**WHAT IS REQUIRED**
Output the records again verbatim.

MATERIAL FOR THE TASK Start Marker

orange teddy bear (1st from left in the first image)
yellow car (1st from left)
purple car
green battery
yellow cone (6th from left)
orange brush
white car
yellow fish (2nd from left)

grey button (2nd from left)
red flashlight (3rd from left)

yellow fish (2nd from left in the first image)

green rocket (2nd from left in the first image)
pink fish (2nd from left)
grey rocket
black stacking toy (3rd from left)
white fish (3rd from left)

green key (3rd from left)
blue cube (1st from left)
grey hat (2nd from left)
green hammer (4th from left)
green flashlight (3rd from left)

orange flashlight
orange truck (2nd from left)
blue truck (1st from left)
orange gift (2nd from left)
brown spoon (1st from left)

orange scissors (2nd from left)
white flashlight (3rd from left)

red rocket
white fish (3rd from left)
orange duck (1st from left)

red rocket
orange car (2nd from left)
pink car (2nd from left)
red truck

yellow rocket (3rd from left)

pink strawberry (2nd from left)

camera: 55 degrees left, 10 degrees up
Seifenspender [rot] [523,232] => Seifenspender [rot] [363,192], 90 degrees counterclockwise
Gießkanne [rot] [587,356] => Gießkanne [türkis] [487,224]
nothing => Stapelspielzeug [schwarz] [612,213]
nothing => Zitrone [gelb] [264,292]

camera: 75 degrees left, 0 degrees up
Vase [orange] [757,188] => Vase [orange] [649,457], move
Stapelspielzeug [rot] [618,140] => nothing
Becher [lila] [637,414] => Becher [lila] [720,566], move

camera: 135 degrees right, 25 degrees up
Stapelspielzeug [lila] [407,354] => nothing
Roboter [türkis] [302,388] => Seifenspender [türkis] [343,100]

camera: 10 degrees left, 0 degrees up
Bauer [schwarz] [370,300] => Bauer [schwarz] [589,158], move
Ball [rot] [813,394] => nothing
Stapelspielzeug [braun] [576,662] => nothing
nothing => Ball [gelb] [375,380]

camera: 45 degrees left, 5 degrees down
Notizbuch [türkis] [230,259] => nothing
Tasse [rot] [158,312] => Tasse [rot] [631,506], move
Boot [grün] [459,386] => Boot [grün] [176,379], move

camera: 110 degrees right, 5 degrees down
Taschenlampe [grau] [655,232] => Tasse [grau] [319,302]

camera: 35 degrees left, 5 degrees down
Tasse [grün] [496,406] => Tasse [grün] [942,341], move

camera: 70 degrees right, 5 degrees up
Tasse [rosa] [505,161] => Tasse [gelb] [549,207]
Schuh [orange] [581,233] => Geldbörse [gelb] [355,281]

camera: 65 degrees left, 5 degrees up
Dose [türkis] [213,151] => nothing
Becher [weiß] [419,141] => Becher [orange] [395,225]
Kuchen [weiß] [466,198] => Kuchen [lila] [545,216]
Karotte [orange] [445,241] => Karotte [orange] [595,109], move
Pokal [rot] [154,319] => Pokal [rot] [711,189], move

MATERIAL FOR THE TASK End Marker

**RESULT FOR THIS TASK**
orange teddy bear (1st from left in the first image)
yellow car (1st from left)
purple car
green battery
yellow cone (6th from left)
orange brush
white car
yellow fish (2nd from left)

grey button (2nd from left)
red flashlight (3rd from left)

yellow fish (2nd from left in the first image)

green rocket (2nd from left in the first image)
pink fish (2nd from left)
grey rocket
black stacking toy (3rd from left)
white fish (3rd from left)

green key (3rd from left)
blue cube (1st from left)
grey hat (2nd from left)
green hammer (4th from left)
green flashlight (3rd from left)

orange flashlight
orange truck (2nd from left)
blue truck (1st from left)
orange gift (2nd from left)
brown spoon (1st from left)

orange scissors (2nd from left)
white flashlight (3rd from left)

red rocket
white fish (3rd from left)
orange duck (1st from left)

red rocket
orange car (2nd from left)
pink car (2nd from left)
red truck

yellow rocket (3rd from left)

pink strawberry (2nd from left)

camera: 55 degrees left, 10 degrees up
Seifenspender [rot] [523,232] => Seifenspender [rot] [363,192], 90 degrees counterclockwise
Gießkanne [rot] [587,356] => Gießkanne [türkis] [487,224]
nothing => Stapelspielzeug [schwarz] [612,213]
nothing => Zitrone [gelb] [264,292]

camera: 75 degrees left, 0 degrees up
Vase [orange] [757,188] => Vase [orange] [649,457], move
Stapelspielzeug [rot] [618,140] => nothing
Becher [lila] [637,414] => Becher [lila] [720,566], move

camera: 135 degrees right, 25 degrees up
Stapelspielzeug [lila] [407,354] => nothing
Roboter [türkis] [302,388] => Seifenspender [türkis] [343,100]

camera: 10 degrees left, 0 degrees up
Bauer [schwarz] [370,300] => Bauer [schwarz] [589,158], move
Ball [rot] [813,394] => nothing
Stapelspielzeug [braun] [576,662] => nothing
nothing => Ball [gelb] [375,380]

camera: 45 degrees left, 5 degrees down
Notizbuch [türkis] [230,259] => nothing
Tasse [rot] [158,312] => Tasse [rot] [631,506], move
Boot [grün] [459,386] => Boot [grün] [176,379], move

camera: 110 degrees right, 5 degrees down
Taschenlampe [grau] [655,232] => Tasse [grau] [319,302]

camera: 35 degrees left, 5 degrees down
Tasse [grün] [496,406] => Tasse [grün] [942,341], move

camera: 70 degrees right, 5 degrees up
Tasse [rosa] [505,161] => Tasse [gelb] [549,207]
Schuh [orange] [581,233] => Geldbörse [gelb] [355,281]

camera: 65 degrees left, 5 degrees up
Dose [türkis] [213,151] => nothing
Becher [weiß] [419,141] => Becher [orange] [395,225]
Kuchen [weiß] [466,198] => Kuchen [lila] [545,216]
Karotte [orange] [445,241] => Karotte [orange] [595,109], move
Pokal [rot] [154,319] => Pokal [rot] [711,189], move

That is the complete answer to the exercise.